(Records to process Opens)
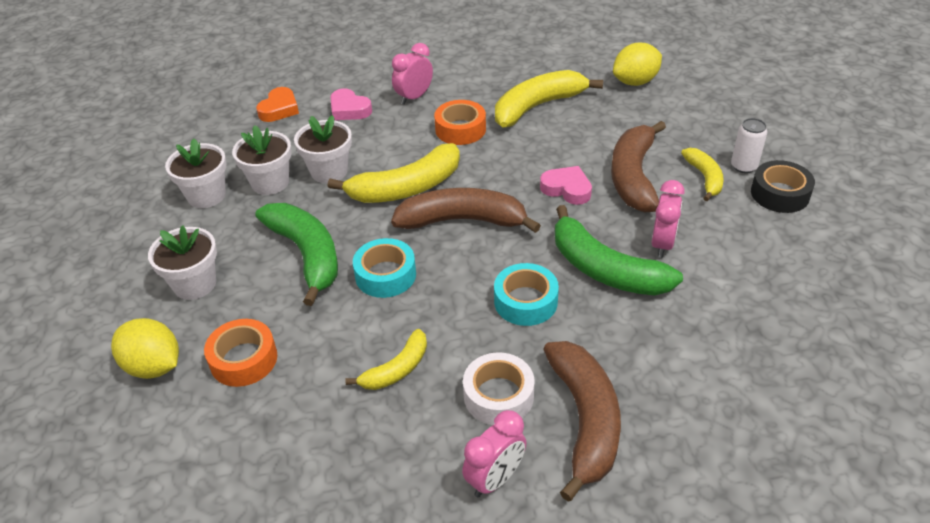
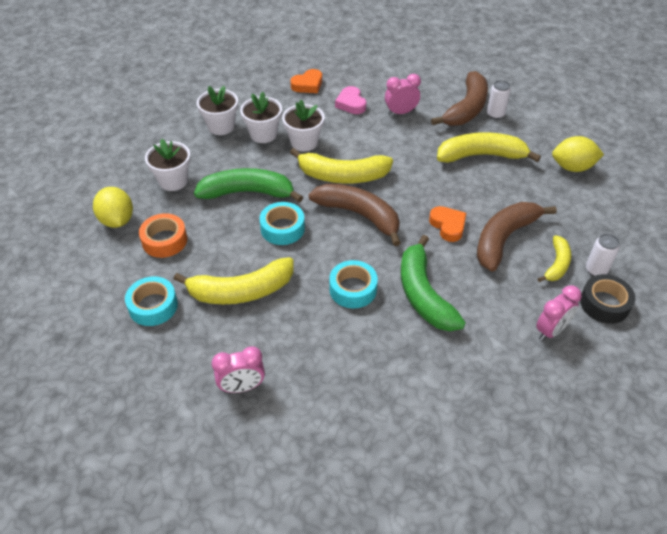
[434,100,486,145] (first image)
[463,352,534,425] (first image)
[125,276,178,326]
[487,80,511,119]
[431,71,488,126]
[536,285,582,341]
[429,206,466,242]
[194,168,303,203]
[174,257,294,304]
(Records to process Closes)
(Records to process Opens)
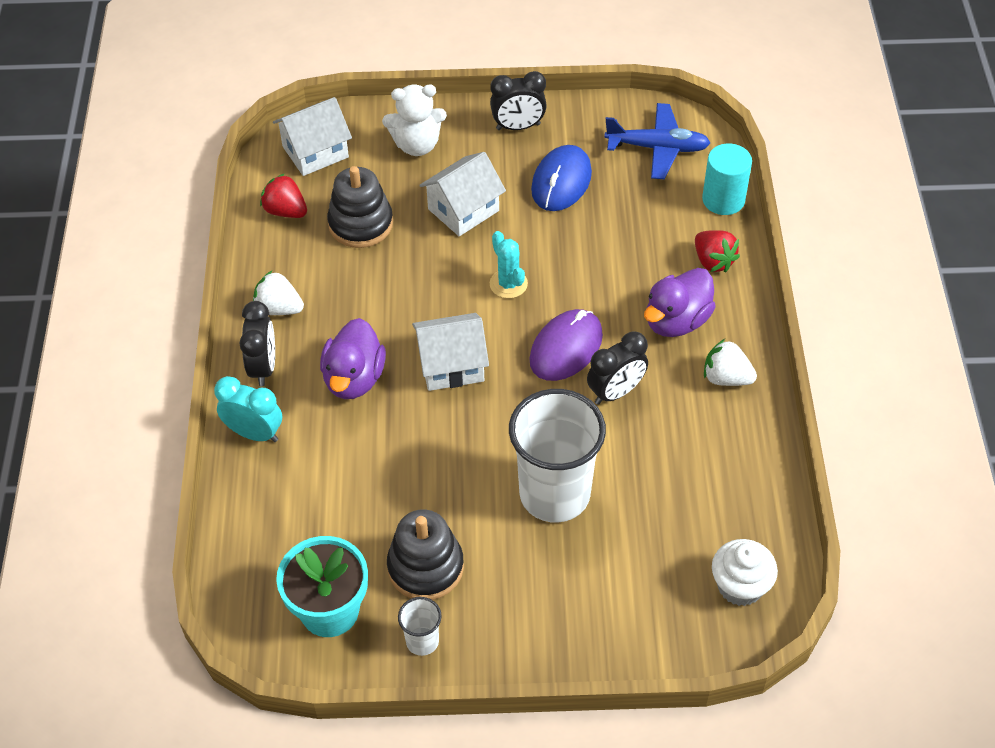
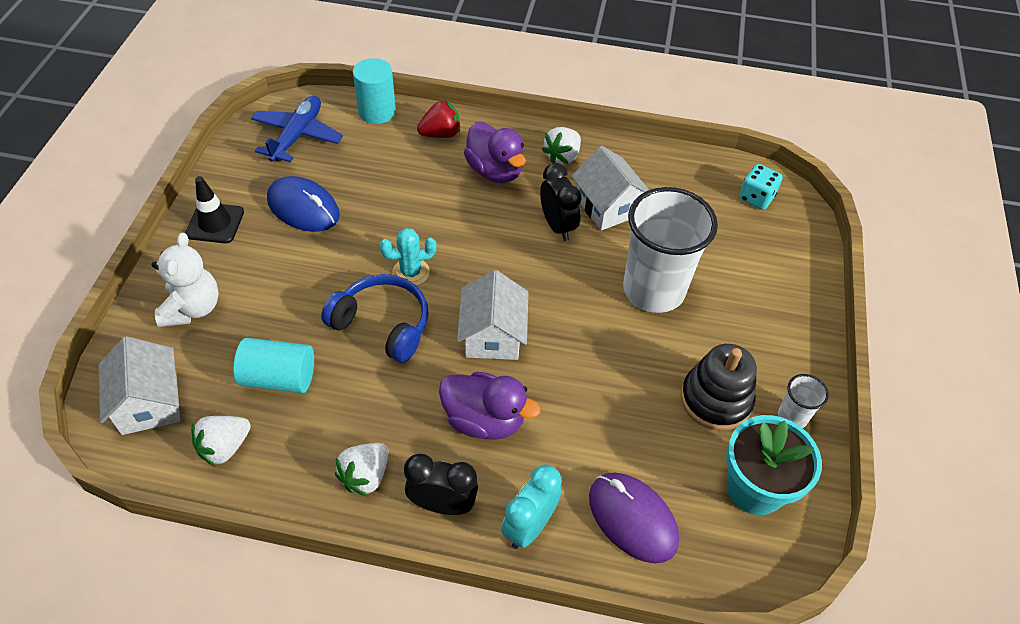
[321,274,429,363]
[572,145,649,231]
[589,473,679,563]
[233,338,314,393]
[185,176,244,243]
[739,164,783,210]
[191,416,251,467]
(Records to process Closes)
(Records to process Opens)
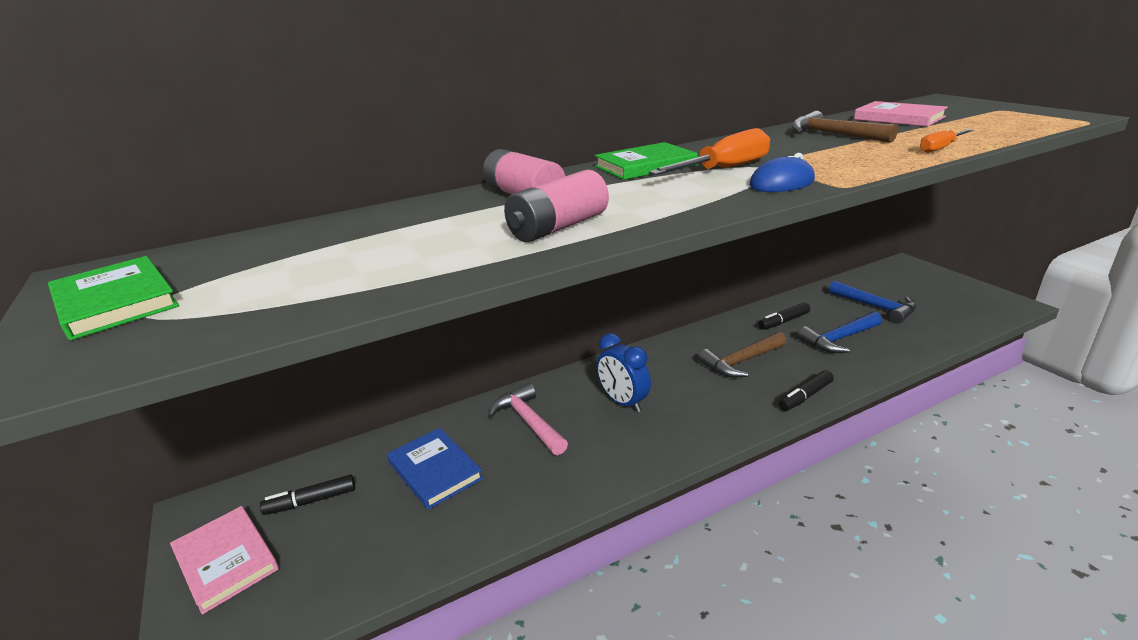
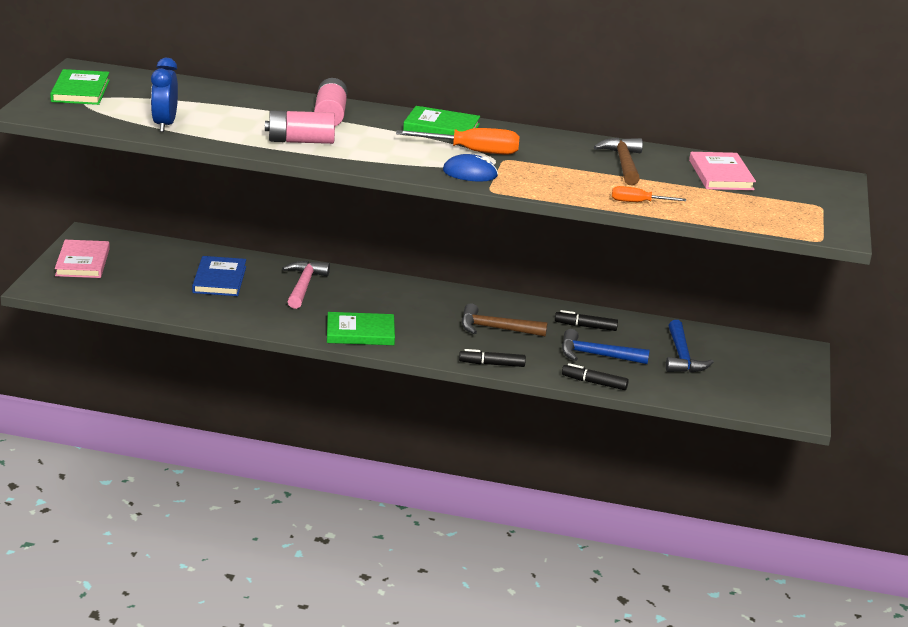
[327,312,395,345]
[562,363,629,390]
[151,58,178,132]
(Records to process Closes)
Please copy out each line of the listing above that contains the string "image".

[434,100,486,145] (first image)
[463,352,534,425] (first image)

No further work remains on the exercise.